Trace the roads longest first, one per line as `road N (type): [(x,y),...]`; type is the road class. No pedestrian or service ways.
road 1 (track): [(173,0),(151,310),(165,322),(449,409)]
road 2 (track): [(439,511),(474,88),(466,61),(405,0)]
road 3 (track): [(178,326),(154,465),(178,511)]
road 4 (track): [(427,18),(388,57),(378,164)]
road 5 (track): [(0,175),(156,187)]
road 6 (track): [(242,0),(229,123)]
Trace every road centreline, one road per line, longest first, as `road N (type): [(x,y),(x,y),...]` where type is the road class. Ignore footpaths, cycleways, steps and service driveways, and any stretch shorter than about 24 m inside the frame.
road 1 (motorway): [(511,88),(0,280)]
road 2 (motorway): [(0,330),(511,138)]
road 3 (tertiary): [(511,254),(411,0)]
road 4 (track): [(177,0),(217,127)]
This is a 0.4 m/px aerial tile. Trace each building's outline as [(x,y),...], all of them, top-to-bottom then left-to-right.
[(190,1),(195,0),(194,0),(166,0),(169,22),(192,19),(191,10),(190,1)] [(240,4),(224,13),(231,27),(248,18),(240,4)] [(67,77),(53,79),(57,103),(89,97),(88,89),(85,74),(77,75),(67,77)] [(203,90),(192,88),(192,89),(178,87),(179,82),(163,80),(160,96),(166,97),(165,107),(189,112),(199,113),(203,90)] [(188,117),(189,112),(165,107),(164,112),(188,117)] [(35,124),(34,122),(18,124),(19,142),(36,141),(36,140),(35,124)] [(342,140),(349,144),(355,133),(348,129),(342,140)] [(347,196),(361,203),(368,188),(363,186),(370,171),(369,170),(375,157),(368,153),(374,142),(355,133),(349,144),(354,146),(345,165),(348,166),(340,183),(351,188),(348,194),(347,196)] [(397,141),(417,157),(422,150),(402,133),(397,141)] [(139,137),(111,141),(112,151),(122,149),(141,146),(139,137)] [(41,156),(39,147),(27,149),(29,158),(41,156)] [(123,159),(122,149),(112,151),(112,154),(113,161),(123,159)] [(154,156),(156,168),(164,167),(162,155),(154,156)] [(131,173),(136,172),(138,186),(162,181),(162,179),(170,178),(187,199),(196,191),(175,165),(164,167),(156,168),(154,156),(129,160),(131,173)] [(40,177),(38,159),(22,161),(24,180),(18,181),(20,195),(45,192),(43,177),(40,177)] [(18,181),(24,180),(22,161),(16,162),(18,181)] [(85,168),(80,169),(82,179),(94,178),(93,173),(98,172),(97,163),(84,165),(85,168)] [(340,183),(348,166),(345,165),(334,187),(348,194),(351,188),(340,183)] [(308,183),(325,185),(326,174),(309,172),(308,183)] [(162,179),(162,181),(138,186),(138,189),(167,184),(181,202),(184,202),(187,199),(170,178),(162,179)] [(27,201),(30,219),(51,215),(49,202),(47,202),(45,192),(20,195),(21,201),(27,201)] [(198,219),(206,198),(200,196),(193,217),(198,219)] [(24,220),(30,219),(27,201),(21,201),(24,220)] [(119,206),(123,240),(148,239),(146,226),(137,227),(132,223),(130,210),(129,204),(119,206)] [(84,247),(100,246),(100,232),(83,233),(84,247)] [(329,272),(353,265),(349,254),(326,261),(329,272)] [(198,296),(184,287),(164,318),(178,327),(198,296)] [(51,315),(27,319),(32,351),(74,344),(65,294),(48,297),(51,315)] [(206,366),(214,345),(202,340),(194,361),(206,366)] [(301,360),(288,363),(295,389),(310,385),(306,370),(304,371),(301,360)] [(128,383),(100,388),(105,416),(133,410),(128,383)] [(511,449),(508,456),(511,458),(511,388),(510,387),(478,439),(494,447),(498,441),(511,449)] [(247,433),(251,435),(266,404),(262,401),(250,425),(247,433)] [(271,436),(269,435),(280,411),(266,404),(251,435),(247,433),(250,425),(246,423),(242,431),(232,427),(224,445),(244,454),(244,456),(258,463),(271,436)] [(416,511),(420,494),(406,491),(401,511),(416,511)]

▶ **REQUEST**
Collect every line of the entries above that contains the word "type".

▶ **TASK RESPONSE**
Trace the roads longest first, one per line as `road N (type): [(x,y),...]`; type is the road class. No pedestrian or service ways.
Trace every road centreline, one road per line, longest first, as `road N (type): [(x,y),(x,y),...]` where type is the road class. Ignore footpaths, cycleways, steps and service driveways, and any stretch shorter than about 24 m inside the frame.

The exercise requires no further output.